REQUIRED ACTION:
Which lines in the data below contain the word "plate"? Copy each of them.

»»

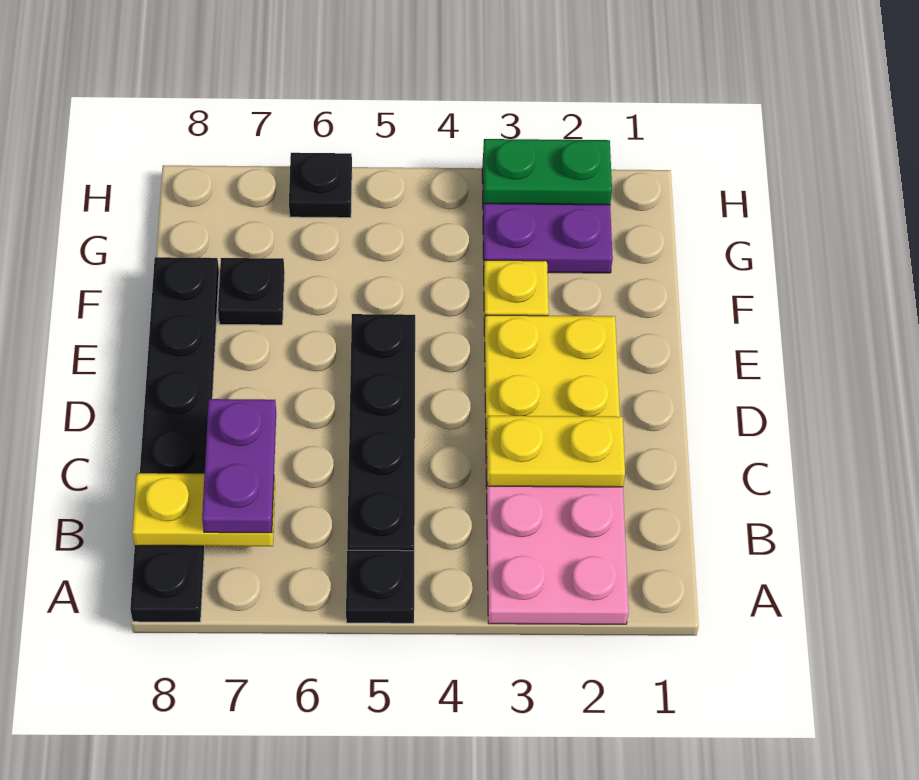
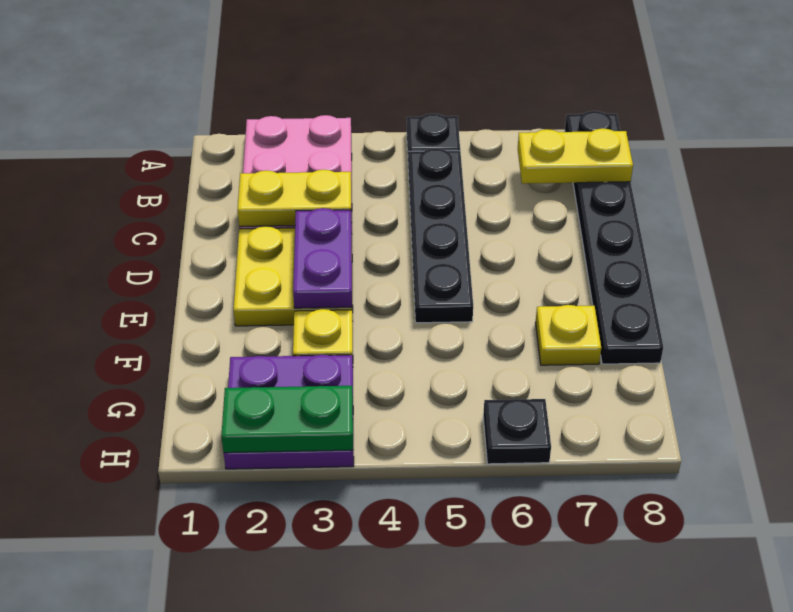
purple plate B7:C7 level 3 -> purple plate D3:E3 level 2
black plate F7 level 1 -> yellow plate F7 level 1

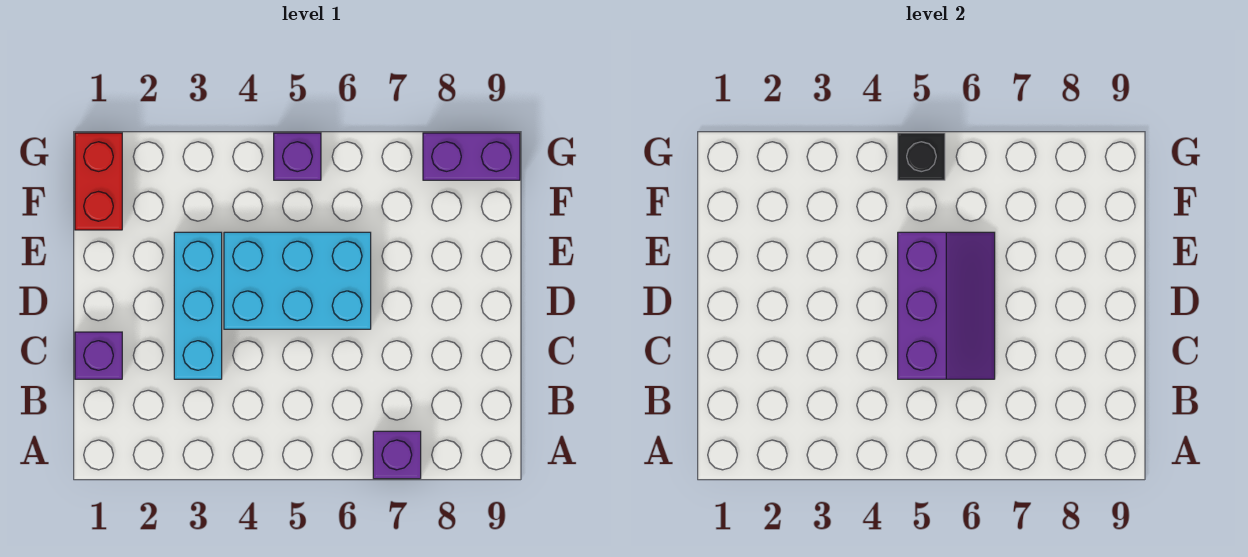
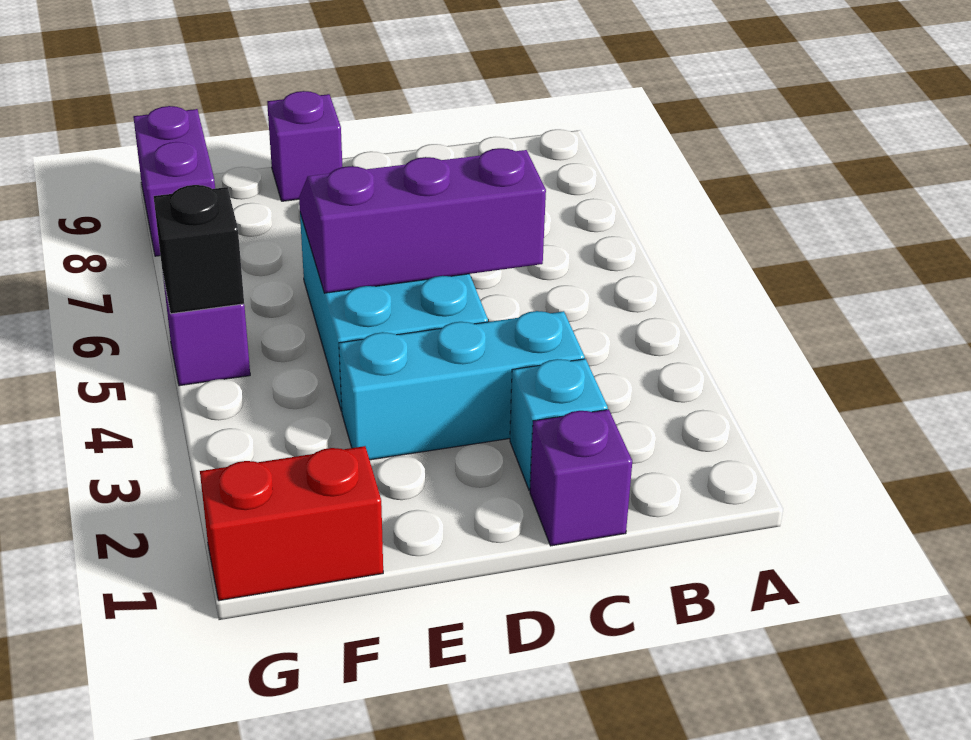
purple brick A7 level 1 -> purple brick E9 level 1
none -> cyan brick C2 level 1

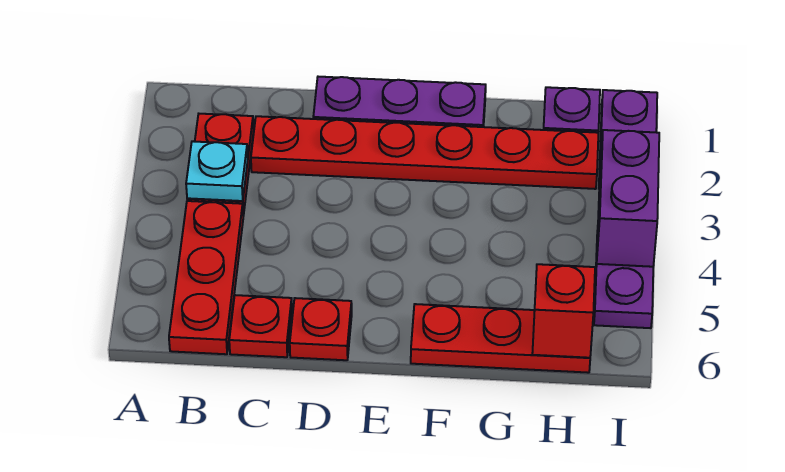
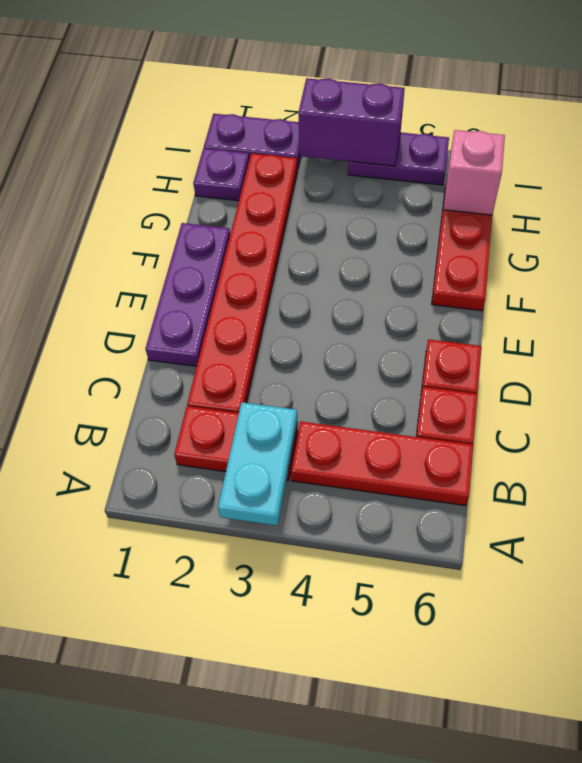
cyan plate B3 level 2 -> cyan plate A3:B3 level 2
red brick H6 level 2 -> pink brick H6 level 2

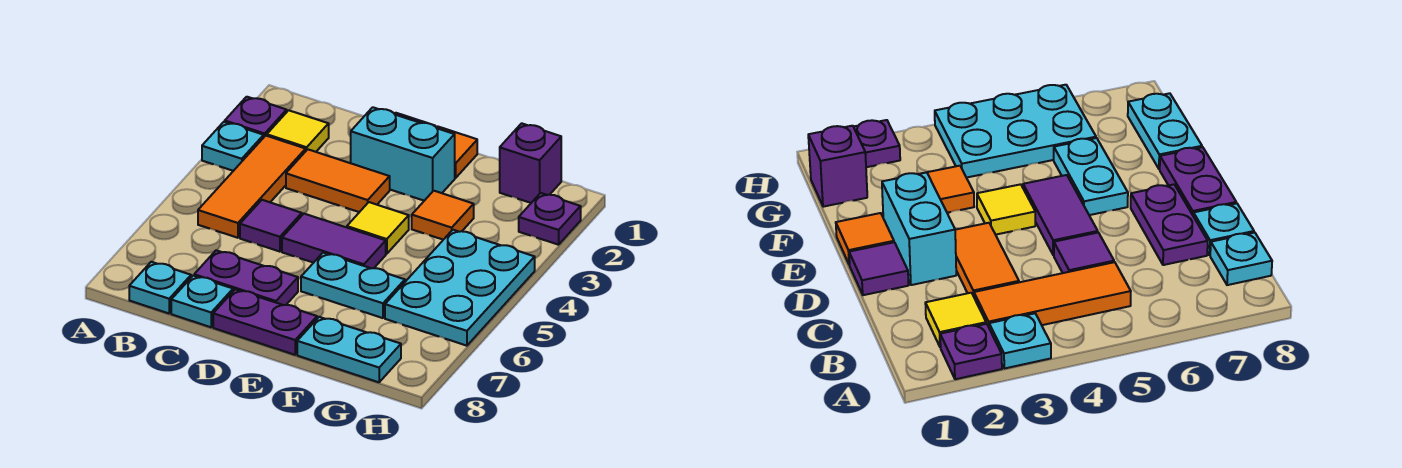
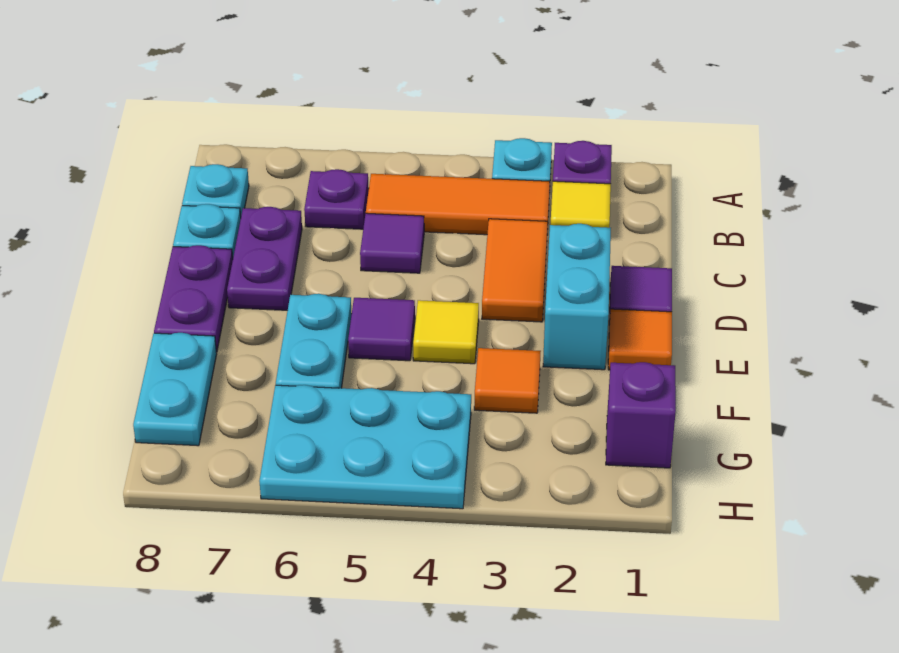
purple tile D5:E5 level 1 -> purple tile E5 level 1
purple plate H2 level 1 -> purple plate B6 level 1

««

EXERCISE ANSWER:
purple plate B7:C7 level 3 -> purple plate D3:E3 level 2
black plate F7 level 1 -> yellow plate F7 level 1
cyan plate B3 level 2 -> cyan plate A3:B3 level 2
purple plate H2 level 1 -> purple plate B6 level 1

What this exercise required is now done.